*HOW TO COMPLETE THIS TASK*
Each line of the material holding the word "gray" must be identified and copied.

*EXCERPTED RECORDS*

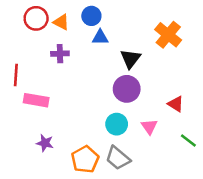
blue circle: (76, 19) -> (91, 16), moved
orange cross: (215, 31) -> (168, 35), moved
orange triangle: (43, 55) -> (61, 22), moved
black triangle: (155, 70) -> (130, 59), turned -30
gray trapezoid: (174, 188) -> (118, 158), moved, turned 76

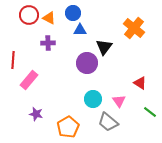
purple circle: (127, 89) -> (87, 63), moved
pink rectangle: (36, 100) -> (29, 80), turned -60
gray trapezoid: (118, 158) -> (108, 122), moved

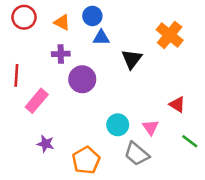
red circle: (29, 15) -> (24, 17), moved
purple circle: (87, 63) -> (82, 79), moved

*FINISHED TASK*
gray trapezoid: (174, 188) -> (118, 158), moved, turned 76
gray trapezoid: (118, 158) -> (108, 122), moved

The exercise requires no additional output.